▸ **PROBLEM REQUIREMENTS**: Extract, from the records beneath this instruction, each line that contains the word "diode".

▸ **ENTRIES SUPPLIED**:
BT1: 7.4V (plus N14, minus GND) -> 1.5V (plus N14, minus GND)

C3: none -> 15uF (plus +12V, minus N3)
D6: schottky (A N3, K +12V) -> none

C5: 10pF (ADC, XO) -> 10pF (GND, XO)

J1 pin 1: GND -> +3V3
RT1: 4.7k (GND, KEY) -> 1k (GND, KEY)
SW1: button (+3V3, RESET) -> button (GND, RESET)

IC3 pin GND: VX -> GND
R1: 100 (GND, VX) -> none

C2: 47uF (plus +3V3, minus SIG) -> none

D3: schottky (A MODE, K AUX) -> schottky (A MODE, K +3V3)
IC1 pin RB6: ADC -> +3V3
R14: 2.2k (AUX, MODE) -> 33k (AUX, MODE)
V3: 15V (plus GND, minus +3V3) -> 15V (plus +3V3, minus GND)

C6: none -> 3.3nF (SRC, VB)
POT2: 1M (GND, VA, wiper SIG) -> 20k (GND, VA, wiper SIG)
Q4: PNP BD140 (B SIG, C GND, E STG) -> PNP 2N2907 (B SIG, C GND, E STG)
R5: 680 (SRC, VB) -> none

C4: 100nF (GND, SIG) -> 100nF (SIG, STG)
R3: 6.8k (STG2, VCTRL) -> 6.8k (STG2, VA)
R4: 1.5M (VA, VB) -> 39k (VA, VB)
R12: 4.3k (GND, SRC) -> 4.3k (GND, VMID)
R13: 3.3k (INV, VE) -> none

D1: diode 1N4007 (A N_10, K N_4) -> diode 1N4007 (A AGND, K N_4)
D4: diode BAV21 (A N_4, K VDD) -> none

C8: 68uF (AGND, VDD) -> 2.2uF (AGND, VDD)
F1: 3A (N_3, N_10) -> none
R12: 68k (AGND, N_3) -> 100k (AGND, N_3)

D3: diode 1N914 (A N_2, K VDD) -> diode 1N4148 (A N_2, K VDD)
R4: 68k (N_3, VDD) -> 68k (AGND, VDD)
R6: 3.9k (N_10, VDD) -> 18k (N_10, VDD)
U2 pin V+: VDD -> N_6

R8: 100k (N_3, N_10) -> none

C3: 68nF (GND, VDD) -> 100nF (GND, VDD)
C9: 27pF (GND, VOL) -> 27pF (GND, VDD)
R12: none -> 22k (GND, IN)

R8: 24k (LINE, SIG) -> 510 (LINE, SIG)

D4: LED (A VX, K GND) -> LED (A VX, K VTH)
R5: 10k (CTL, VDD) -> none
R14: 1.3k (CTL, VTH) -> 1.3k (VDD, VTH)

▸ **ANSWER TO THE PROBLEM**:
D1: diode 1N4007 (A N_10, K N_4) -> diode 1N4007 (A AGND, K N_4)
D4: diode BAV21 (A N_4, K VDD) -> none
D3: diode 1N914 (A N_2, K VDD) -> diode 1N4148 (A N_2, K VDD)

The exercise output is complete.